<<<<
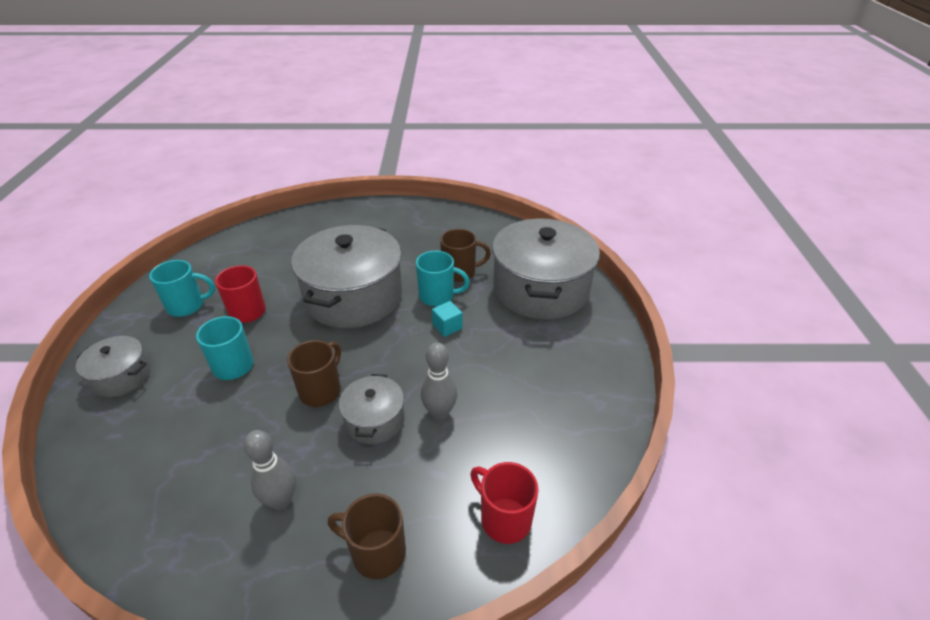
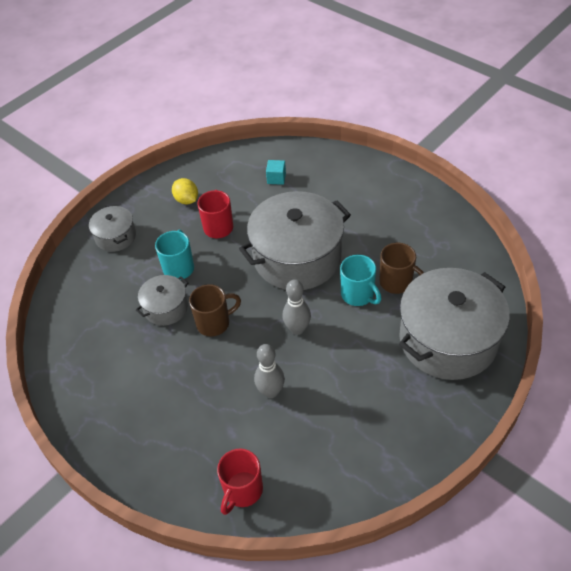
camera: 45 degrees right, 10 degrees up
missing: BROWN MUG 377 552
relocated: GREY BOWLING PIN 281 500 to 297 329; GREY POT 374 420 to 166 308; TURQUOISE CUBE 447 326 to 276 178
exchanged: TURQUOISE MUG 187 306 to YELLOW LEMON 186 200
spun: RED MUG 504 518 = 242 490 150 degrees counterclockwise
>>>>
<<<<
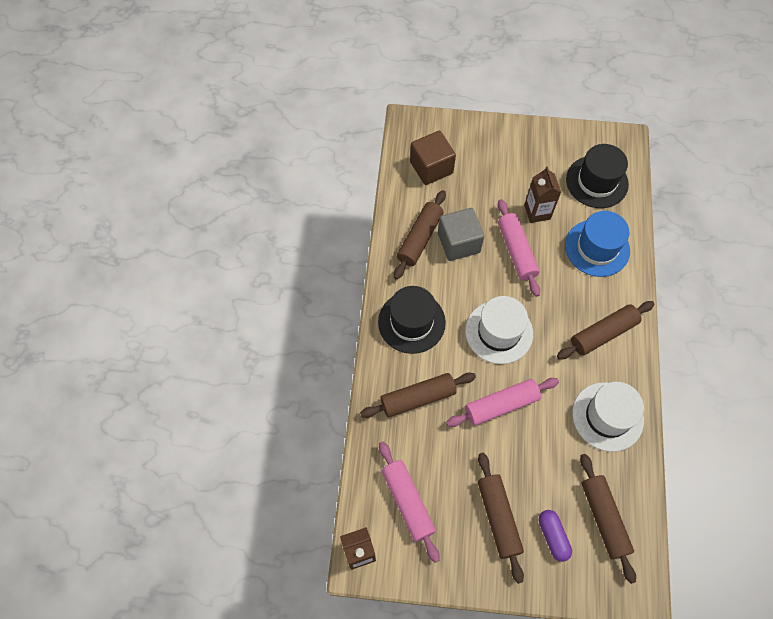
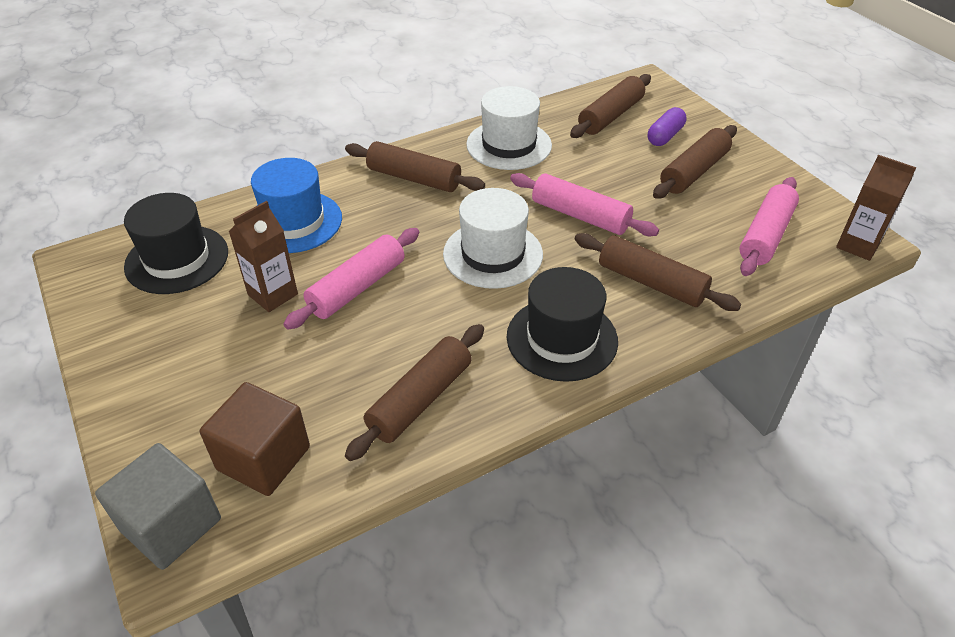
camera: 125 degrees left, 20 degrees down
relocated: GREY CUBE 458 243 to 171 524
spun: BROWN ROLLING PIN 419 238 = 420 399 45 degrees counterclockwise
>>>>
<<<<
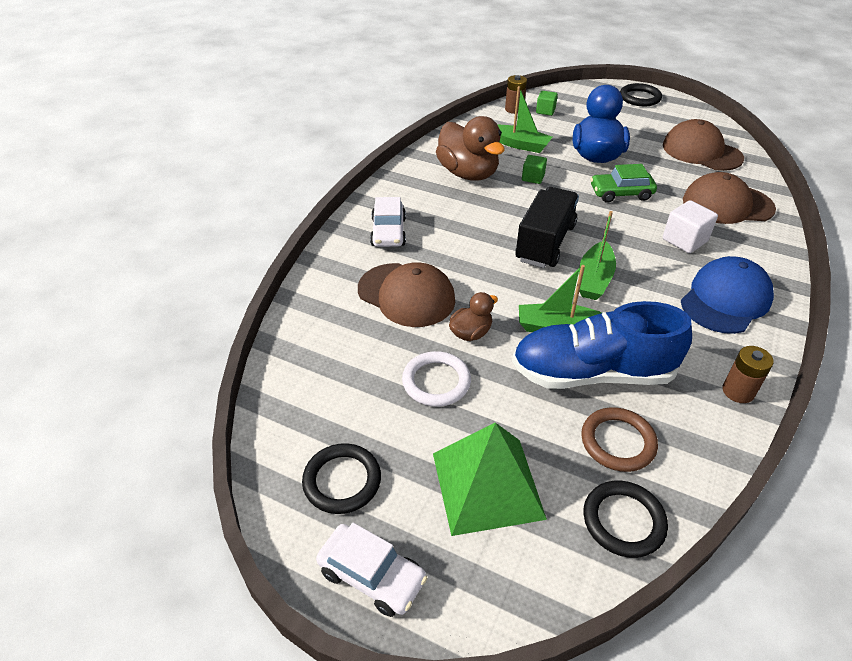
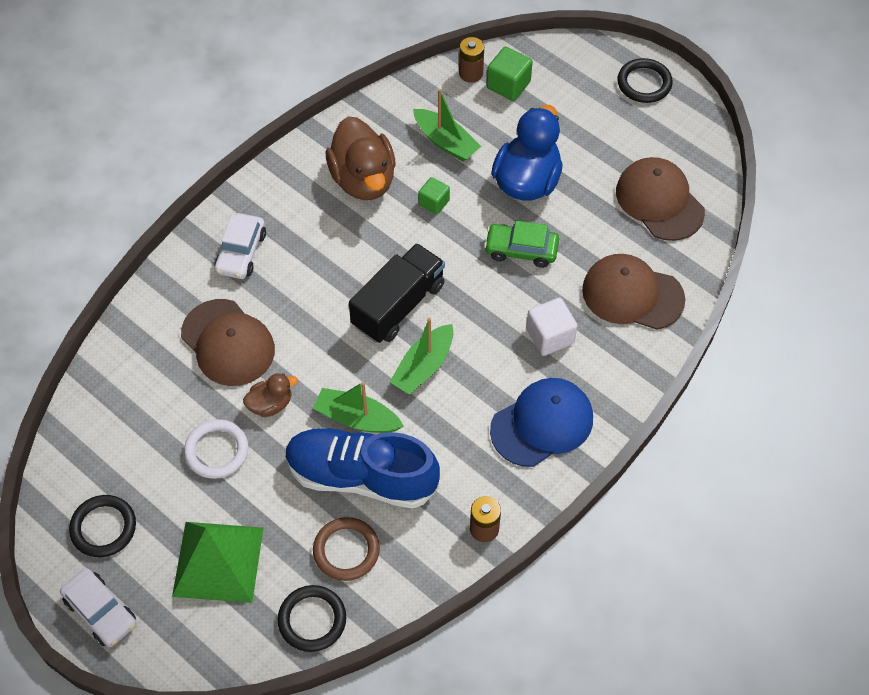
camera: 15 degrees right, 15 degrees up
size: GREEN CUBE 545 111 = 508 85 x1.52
>>>>
• **Your task**
Determine how many lines in the listing above hold the word "right", answering with the number only.

• **Solution below**
2